[Word and item location data]:

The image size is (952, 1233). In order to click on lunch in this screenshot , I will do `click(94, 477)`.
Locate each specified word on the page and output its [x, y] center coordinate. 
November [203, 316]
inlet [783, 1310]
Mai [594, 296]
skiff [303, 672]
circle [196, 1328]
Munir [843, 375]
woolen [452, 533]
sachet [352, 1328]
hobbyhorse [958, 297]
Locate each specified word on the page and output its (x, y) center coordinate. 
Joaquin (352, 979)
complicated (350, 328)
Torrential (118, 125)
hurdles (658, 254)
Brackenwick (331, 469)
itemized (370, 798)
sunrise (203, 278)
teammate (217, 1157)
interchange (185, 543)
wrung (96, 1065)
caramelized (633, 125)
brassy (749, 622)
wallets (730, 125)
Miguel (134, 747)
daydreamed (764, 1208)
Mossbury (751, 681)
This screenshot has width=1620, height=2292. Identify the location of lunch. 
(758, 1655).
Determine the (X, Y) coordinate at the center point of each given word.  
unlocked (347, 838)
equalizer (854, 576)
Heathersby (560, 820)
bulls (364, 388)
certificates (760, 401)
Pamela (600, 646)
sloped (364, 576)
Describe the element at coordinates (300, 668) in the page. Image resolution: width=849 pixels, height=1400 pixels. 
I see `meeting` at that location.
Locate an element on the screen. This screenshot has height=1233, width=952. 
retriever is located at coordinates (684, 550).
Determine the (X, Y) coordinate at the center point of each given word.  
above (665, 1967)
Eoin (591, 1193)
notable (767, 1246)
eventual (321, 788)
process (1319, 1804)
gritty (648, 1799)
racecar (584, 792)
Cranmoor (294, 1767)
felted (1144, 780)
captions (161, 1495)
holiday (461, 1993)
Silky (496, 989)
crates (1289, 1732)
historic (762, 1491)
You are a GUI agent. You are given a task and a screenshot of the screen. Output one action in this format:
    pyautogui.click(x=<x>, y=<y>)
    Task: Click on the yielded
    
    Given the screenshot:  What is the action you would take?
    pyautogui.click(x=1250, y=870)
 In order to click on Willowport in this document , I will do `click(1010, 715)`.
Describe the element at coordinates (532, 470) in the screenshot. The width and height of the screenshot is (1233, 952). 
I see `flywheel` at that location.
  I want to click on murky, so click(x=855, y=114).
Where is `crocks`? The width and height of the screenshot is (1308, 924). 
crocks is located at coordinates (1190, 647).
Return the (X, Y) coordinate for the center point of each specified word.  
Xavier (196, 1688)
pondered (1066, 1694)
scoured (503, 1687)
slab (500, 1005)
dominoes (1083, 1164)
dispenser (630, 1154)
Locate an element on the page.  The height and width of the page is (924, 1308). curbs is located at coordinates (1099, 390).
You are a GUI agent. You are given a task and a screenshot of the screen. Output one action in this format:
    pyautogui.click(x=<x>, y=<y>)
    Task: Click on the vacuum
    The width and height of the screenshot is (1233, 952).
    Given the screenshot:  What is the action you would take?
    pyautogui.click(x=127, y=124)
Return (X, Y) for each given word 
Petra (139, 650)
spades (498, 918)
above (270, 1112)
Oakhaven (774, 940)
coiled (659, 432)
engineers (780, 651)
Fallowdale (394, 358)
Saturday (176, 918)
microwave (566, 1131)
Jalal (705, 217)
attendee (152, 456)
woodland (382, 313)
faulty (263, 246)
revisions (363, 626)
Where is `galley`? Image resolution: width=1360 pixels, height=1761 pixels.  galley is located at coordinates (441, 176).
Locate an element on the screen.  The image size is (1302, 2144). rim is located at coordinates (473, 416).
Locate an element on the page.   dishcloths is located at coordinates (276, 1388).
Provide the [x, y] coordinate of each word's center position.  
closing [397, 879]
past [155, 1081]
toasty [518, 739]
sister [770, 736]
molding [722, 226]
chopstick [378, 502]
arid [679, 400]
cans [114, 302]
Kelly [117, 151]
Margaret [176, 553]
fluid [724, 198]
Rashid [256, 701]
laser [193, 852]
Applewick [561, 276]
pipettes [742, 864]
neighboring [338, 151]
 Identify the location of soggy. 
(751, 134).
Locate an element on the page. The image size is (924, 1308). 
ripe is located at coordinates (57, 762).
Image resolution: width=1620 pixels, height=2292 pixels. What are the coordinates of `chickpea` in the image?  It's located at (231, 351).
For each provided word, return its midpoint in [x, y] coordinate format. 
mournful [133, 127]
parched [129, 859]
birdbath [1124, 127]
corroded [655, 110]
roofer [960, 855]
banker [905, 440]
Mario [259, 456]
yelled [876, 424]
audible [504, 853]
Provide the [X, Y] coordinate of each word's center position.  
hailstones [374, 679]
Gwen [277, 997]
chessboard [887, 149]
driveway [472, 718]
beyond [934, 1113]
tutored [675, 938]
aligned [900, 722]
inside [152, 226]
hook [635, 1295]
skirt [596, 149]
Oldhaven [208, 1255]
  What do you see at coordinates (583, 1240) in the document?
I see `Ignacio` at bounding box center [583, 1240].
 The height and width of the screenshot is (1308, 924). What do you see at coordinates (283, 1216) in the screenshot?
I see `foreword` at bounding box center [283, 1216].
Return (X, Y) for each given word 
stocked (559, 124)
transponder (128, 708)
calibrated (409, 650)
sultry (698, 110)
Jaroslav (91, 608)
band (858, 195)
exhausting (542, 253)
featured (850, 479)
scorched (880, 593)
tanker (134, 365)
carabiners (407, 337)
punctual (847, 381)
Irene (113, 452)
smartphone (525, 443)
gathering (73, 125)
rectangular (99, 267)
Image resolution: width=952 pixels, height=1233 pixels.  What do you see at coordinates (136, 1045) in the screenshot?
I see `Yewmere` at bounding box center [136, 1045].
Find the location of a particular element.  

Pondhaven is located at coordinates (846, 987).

[Work to complete]: How many lines of the material above contain the string "pixels"? Case counts; give only the number.

[Correct result]: 4